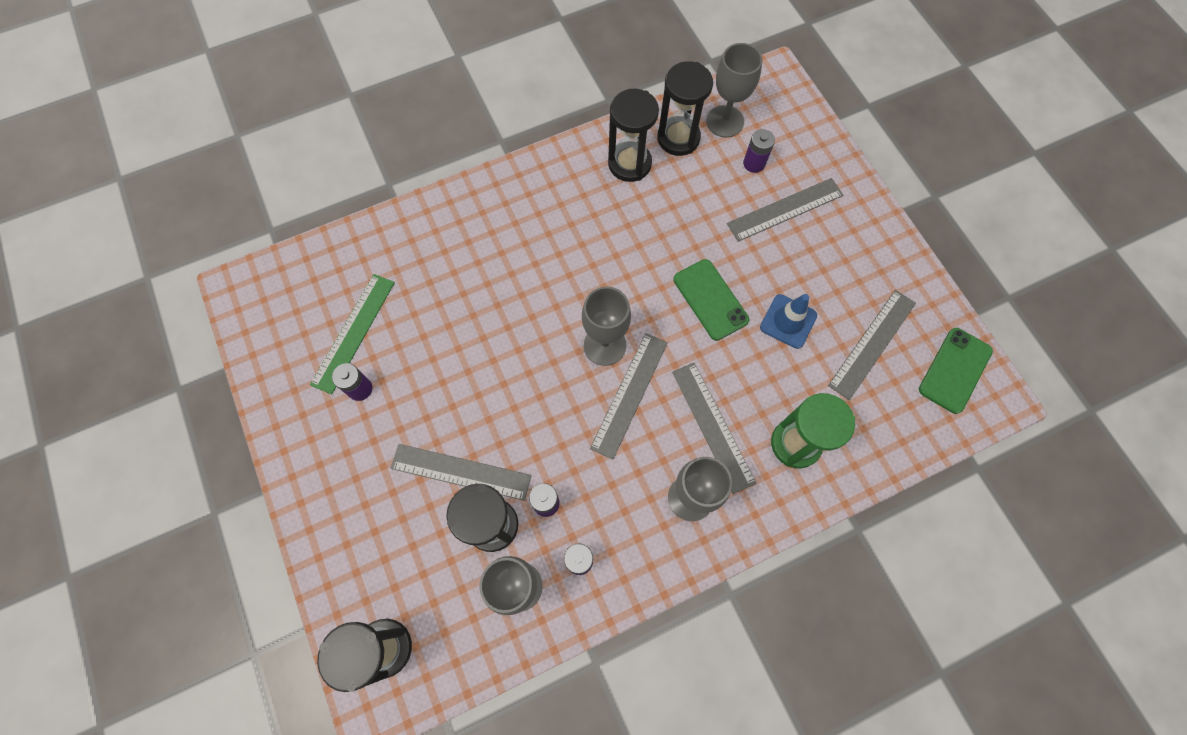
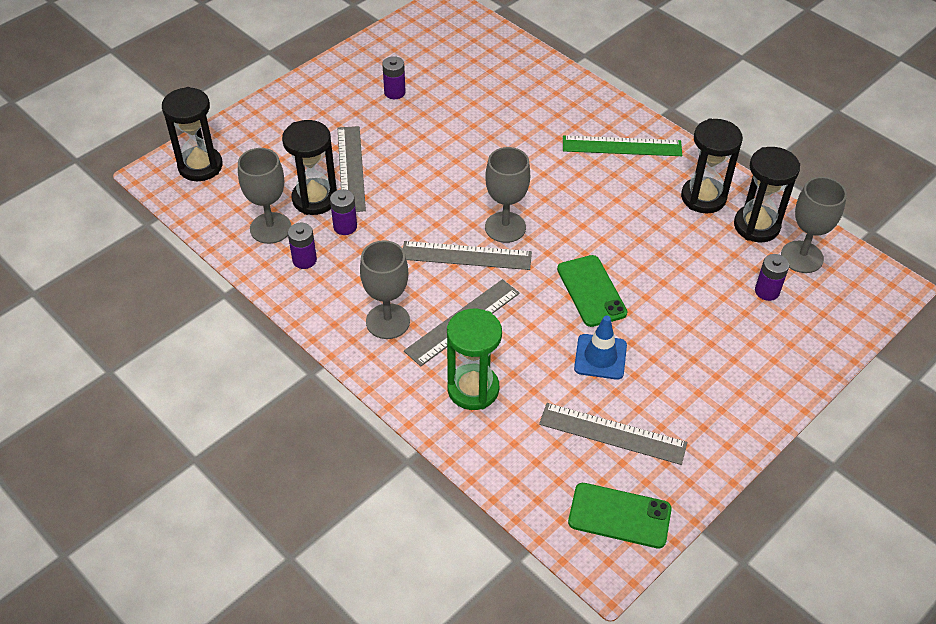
camera: 70 degrees right, 20 degrees down
green ruler [310,274,395,394] -> green ruler moved to [563,135,682,156]
green phone [673,259,749,341] -> green phone turned 60 degrees counterclockwise [557,255,627,327]
grey ruler [727,178,843,242] -> none

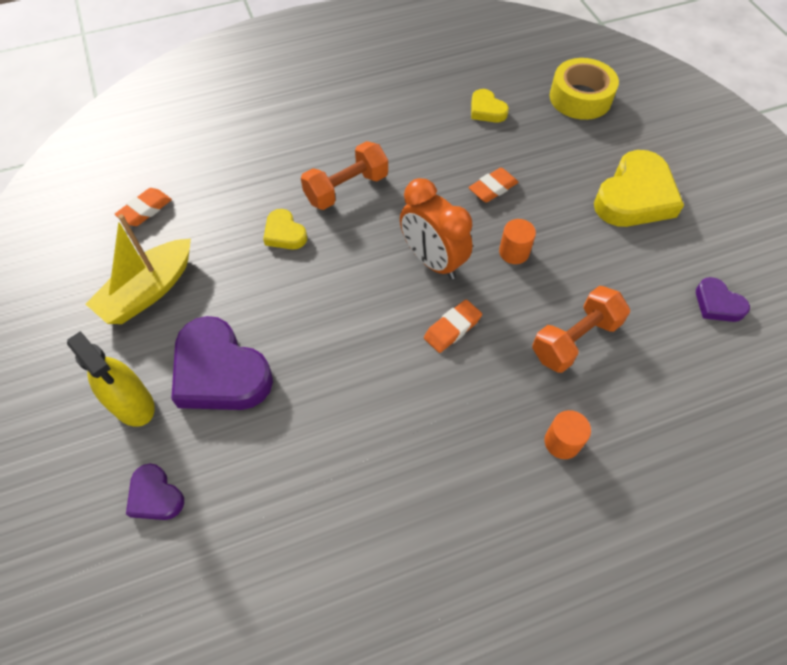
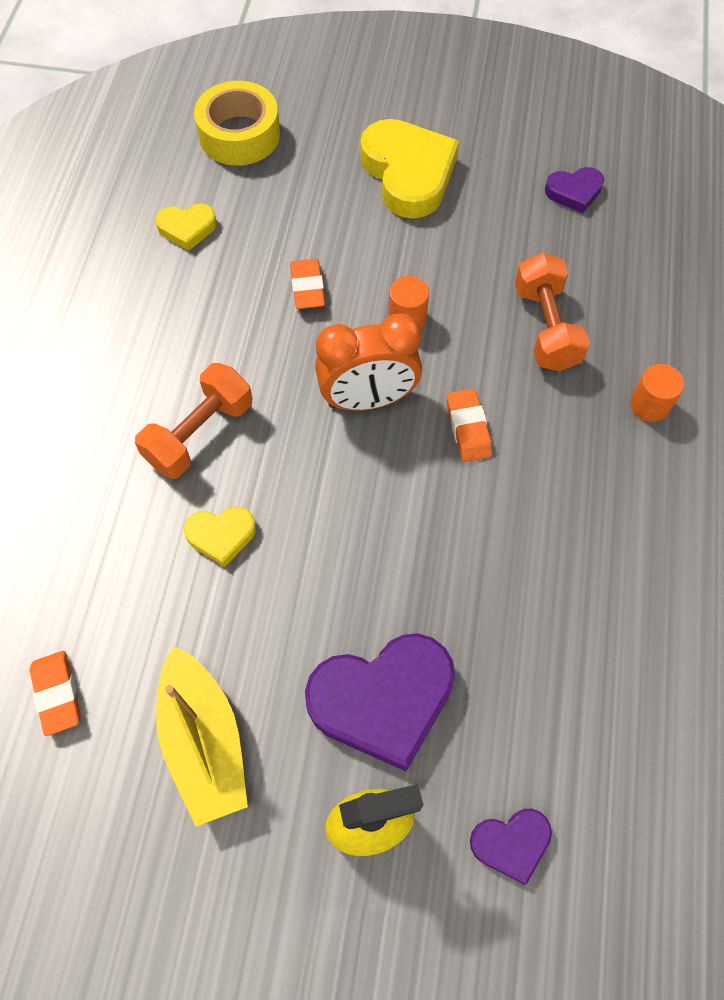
camera: 60 degrees left, 5 degrees up
orange dumbbell [301,141,388,210] -> orange dumbbell turned 45 degrees clockwise [135,363,252,479]

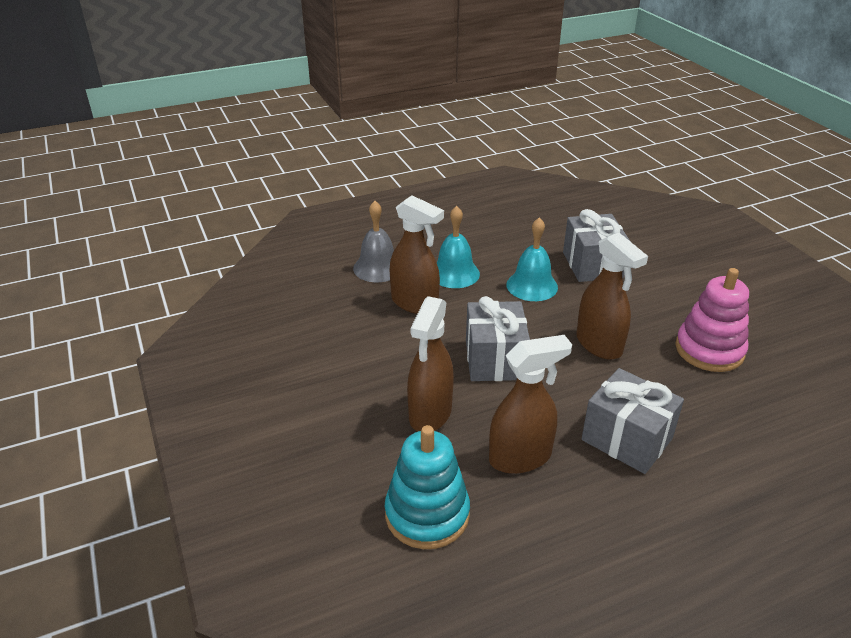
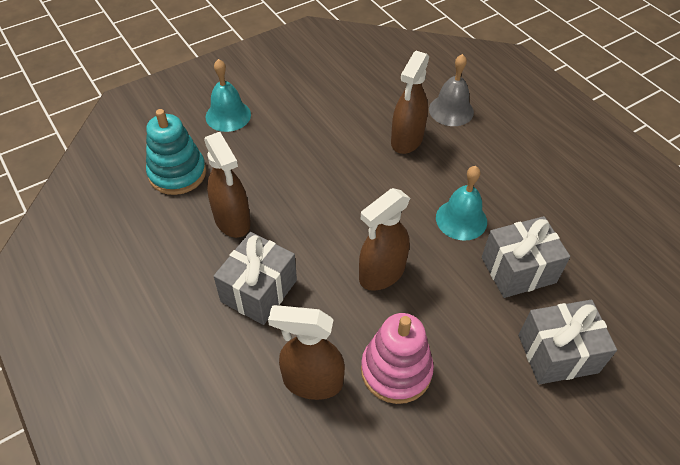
camera: 80 degrees right, 15 degrees up
brown spray bottle [407,296,454,431] -> brown spray bottle moved to [268,305,345,400]
turquoise bell [437,206,480,288] -> turquoise bell moved to [206,59,251,132]
grey gift [466,296,530,381] -> grey gift moved to [519,300,617,385]

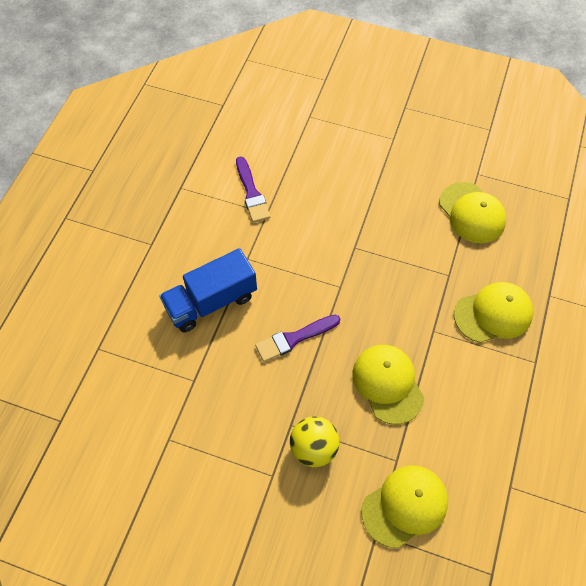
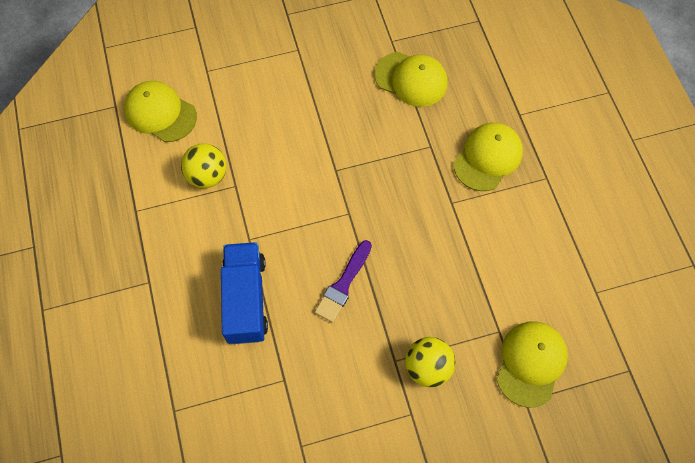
camera: 35 degrees left, 5 degrees up
blue truck [159,248,257,333] -> blue truck turned 150 degrees clockwise [221,242,268,344]
purple brush [236,157,270,223] -> yellow ball [181,143,227,188]
yellow cap [352,345,424,424] -> yellow cap moved to [124,81,197,142]

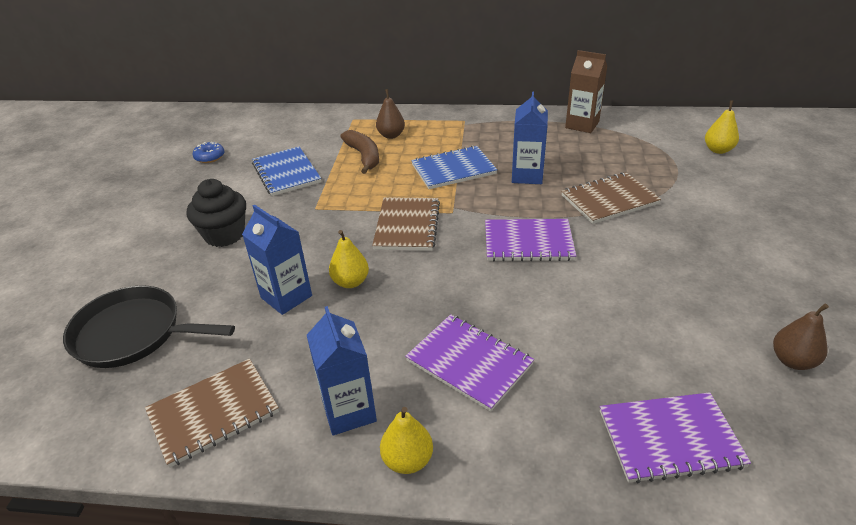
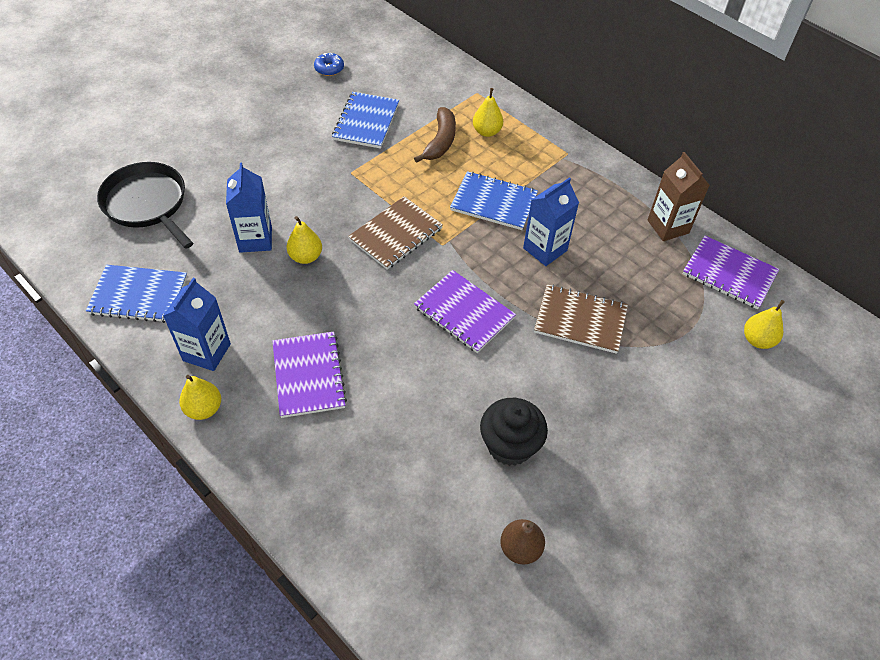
camera: 35 degrees right, 15 degrees up
brown notebook [145,359,279,468] -> blue notebook [86,265,187,323]
black cupcake [187,179,246,247] -> black cupcake moved to [480,398,548,466]
brown pear [376,89,405,139] -> yellow pear [473,88,503,137]
purple notebook [600,392,751,484] -> purple notebook moved to [683,236,779,309]

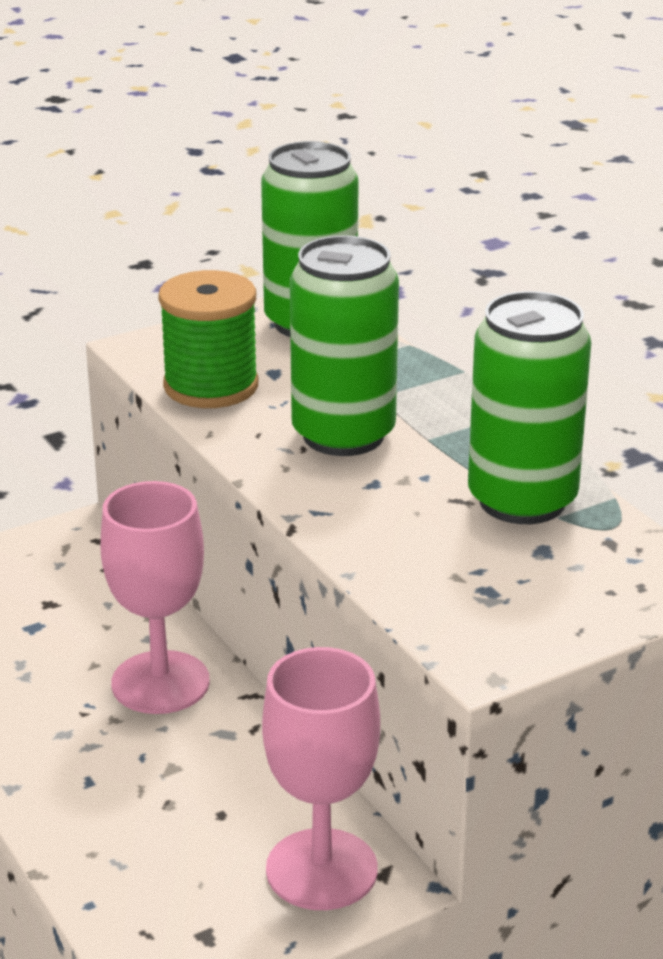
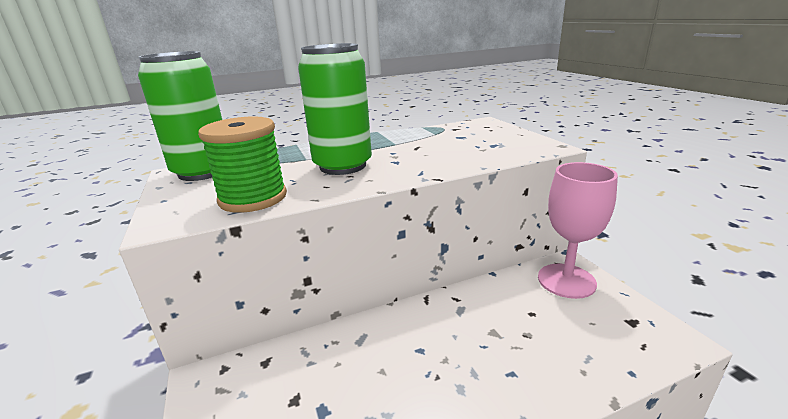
camera: 80 degrees left, 5 degrees down
pink goblet [100,481,210,714] -> none
green can [468,291,591,524] -> none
────────────────────────────────────────
YOUR OBJECTIVE: Please copy, exactly as written, every line in the listing above from the line with "camera: 35 degrees left, 5 degrees up" up to and including the line with "yellow cap [352,345,424,424]".

EXPECTED OUTPUT:
camera: 35 degrees left, 5 degrees up
blue truck [159,248,257,333] -> blue truck turned 150 degrees clockwise [221,242,268,344]
purple brush [236,157,270,223] -> yellow ball [181,143,227,188]
yellow cap [352,345,424,424] -> yellow cap moved to [124,81,197,142]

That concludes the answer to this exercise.